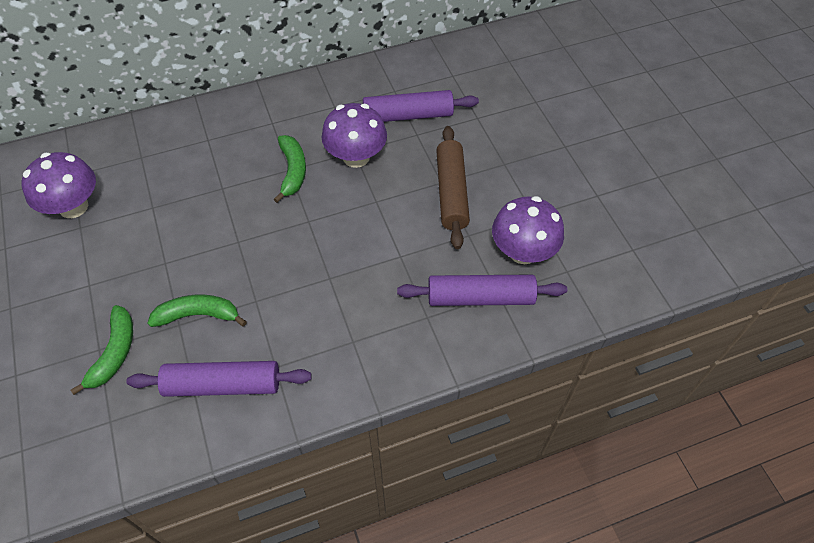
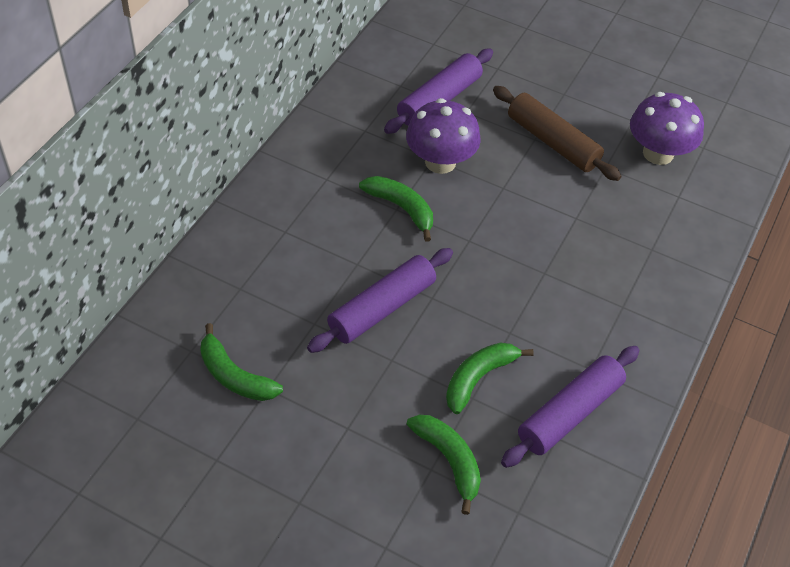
camera: 45 degrees left, 5 degrees down
purple mushroom [22,152,96,218] -> green banana [200,323,283,401]
purple rolling pin [397,274,567,306] -> purple rolling pin moved to [307,248,453,353]

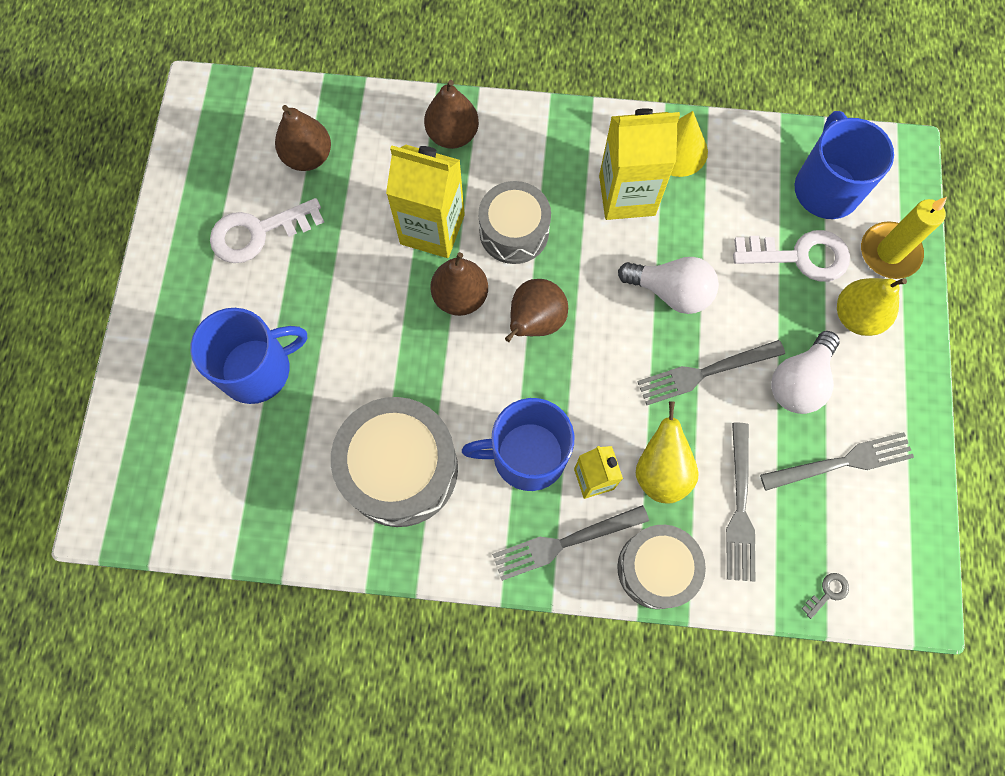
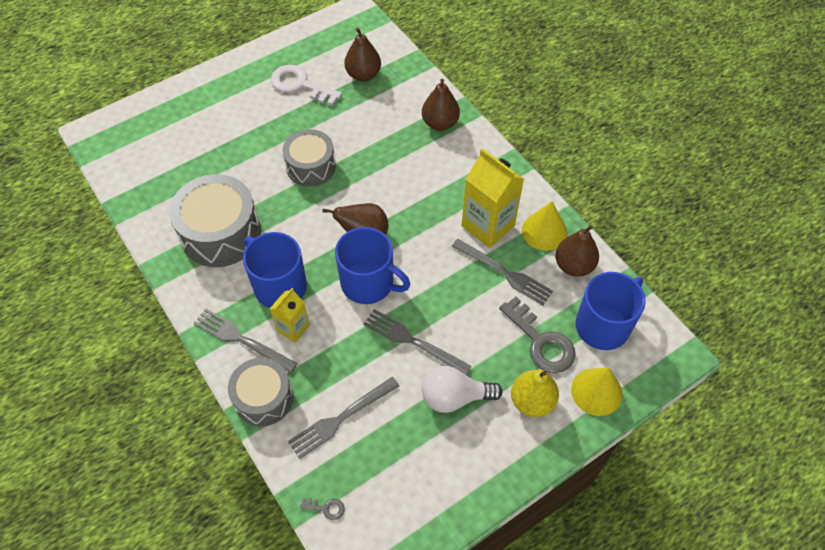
camera: 50 degrees right, 15 degrees down
blue mug [190,308,307,404] -> blue mug moved to [335,227,410,304]
yellow carton [386,145,465,258] -> none
brown pear [430,252,488,316] -> brown pear moved to [555,225,599,277]
grey drum [478,181,551,264] -> grey drum moved to [282,129,336,187]
white light bulb [618,257,719,314] -> none
yellow pear [636,401,699,504] -> none
white key [733,230,850,282] -> grey key [499,297,575,373]
grey fork [760,432,914,491] -> grey fork moved to [452,239,553,305]
yellow candle [861,197,947,279] -> yellow cone [571,367,623,416]

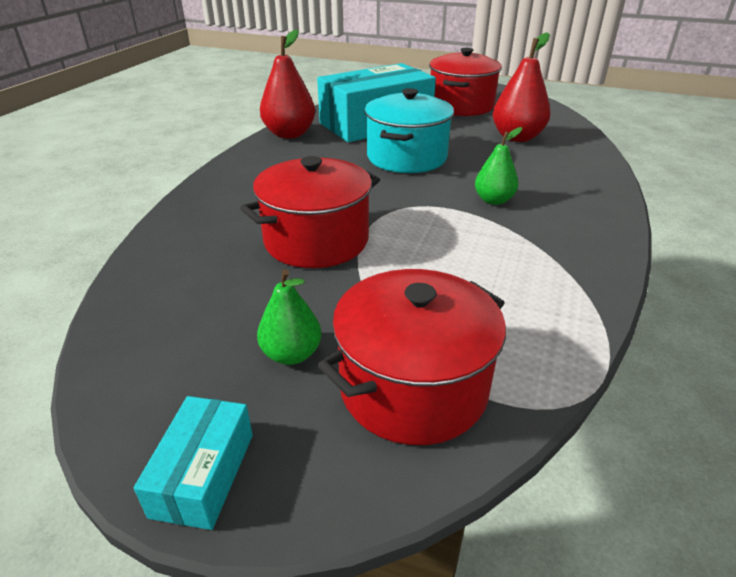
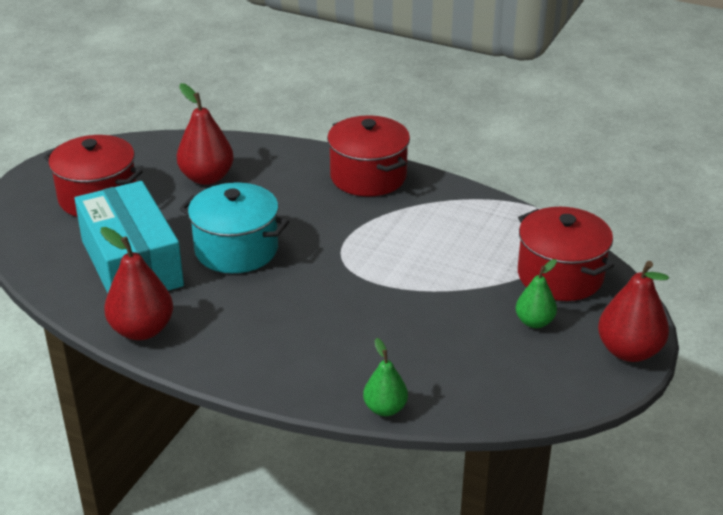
camera: 85 degrees left, 0 degrees up
turquoise box [134,396,253,530] -> red pear [598,261,669,362]
red pot [240,156,380,268] -> red pot moved to [327,115,410,197]
green pear [475,127,522,205] -> green pear moved to [363,338,408,416]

Your goal: Reproduce the full listing above verbatim, with no pictures included.

Response area:
camera: 45 degrees left, 5 degrees down
purple mushroom [22,152,96,218] -> green banana [200,323,283,401]
purple rolling pin [397,274,567,306] -> purple rolling pin moved to [307,248,453,353]

camera: 50 degrees right, 15 degrees down
blue mug [190,308,307,404] -> blue mug moved to [335,227,410,304]
yellow carton [386,145,465,258] -> none
brown pear [430,252,488,316] -> brown pear moved to [555,225,599,277]
grey drum [478,181,551,264] -> grey drum moved to [282,129,336,187]
white light bulb [618,257,719,314] -> none
yellow pear [636,401,699,504] -> none
white key [733,230,850,282] -> grey key [499,297,575,373]
grey fork [760,432,914,491] -> grey fork moved to [452,239,553,305]
yellow candle [861,197,947,279] -> yellow cone [571,367,623,416]

camera: 85 degrees left, 0 degrees up
turquoise box [134,396,253,530] -> red pear [598,261,669,362]
red pot [240,156,380,268] -> red pot moved to [327,115,410,197]
green pear [475,127,522,205] -> green pear moved to [363,338,408,416]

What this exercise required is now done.